Object transformation records:

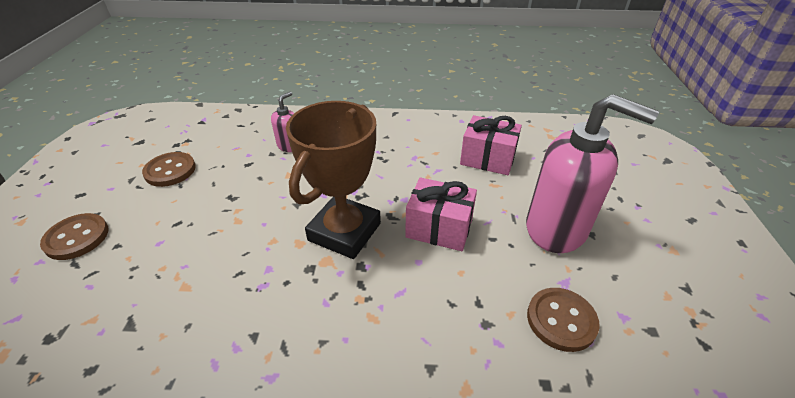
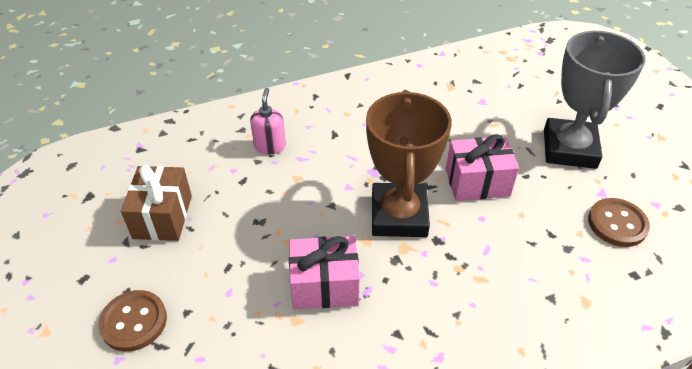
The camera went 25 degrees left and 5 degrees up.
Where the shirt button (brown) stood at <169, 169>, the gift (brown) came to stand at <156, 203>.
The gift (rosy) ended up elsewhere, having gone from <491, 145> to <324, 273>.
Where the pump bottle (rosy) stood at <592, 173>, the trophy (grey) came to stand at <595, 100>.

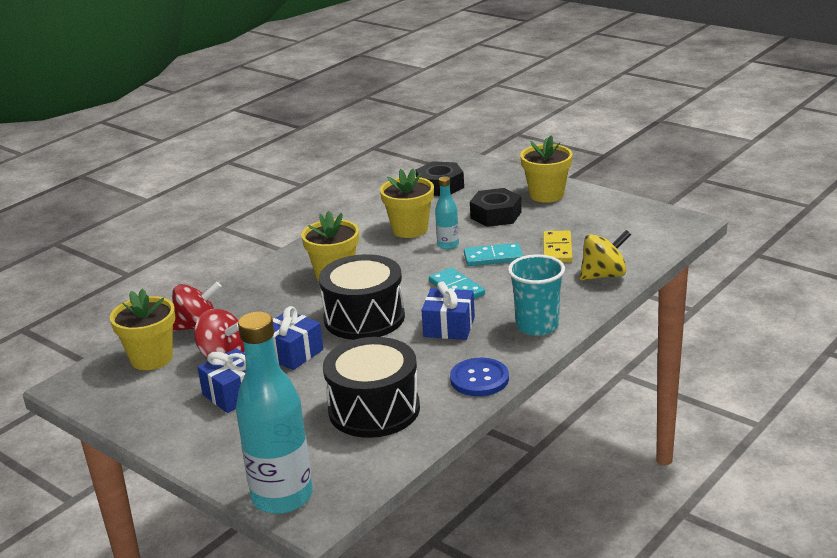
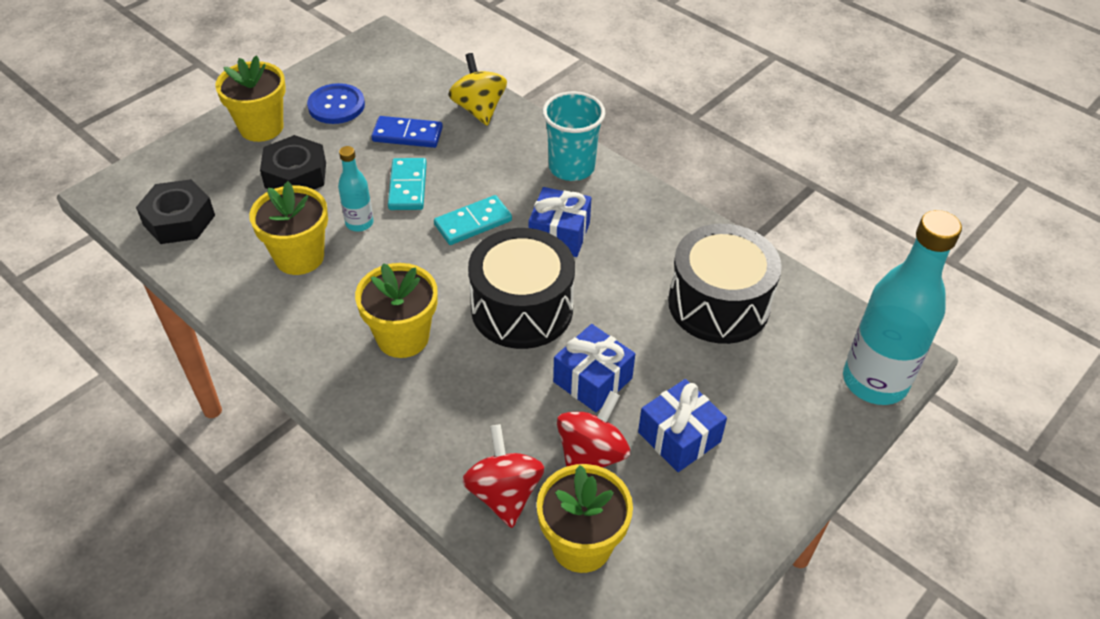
The camera went 90 degrees left and 20 degrees up.
The shirt button (blue) ended up elsewhere, having gone from <479, 377> to <336, 103>.
What was the domino piece (bright yellow) at <558, 246> turned into the domino piece (blue) at <407, 132>.

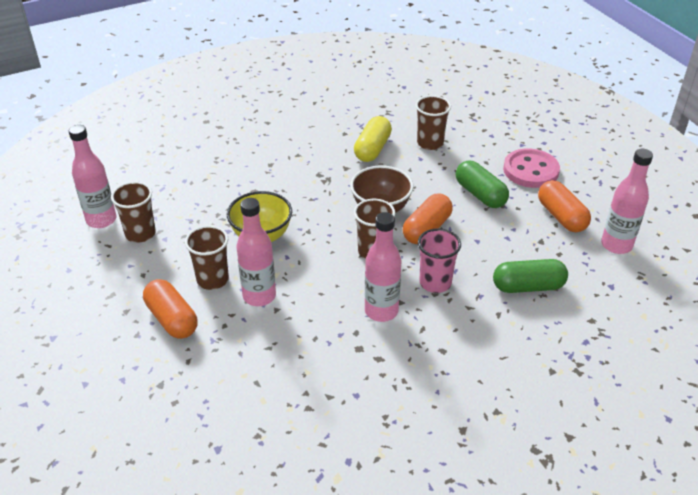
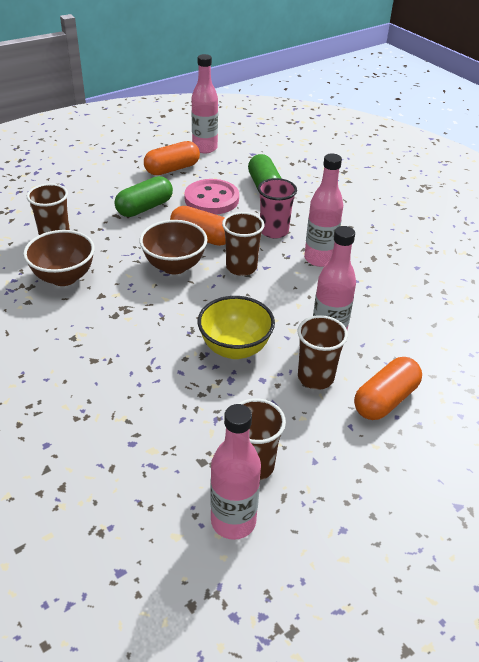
The camera went 100 degrees left and 0 degrees up.
Where the pill shape (bright yellow) stood at <373, 139>, the deep dish (brown) came to stand at <59, 258>.
The shirt button (rosy) ended up elsewhere, having gone from <531, 168> to <211, 196>.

§ **Your objective**
The expected answer is an exact copy of the lines from the one containing "The camera went 90" through the last line of the entries above, both included, without pictures.

§ **The answer**
The camera went 90 degrees left and 20 degrees up.
The shirt button (blue) ended up elsewhere, having gone from <479, 377> to <336, 103>.
What was the domino piece (bright yellow) at <558, 246> turned into the domino piece (blue) at <407, 132>.

The camera went 100 degrees left and 0 degrees up.
Where the pill shape (bright yellow) stood at <373, 139>, the deep dish (brown) came to stand at <59, 258>.
The shirt button (rosy) ended up elsewhere, having gone from <531, 168> to <211, 196>.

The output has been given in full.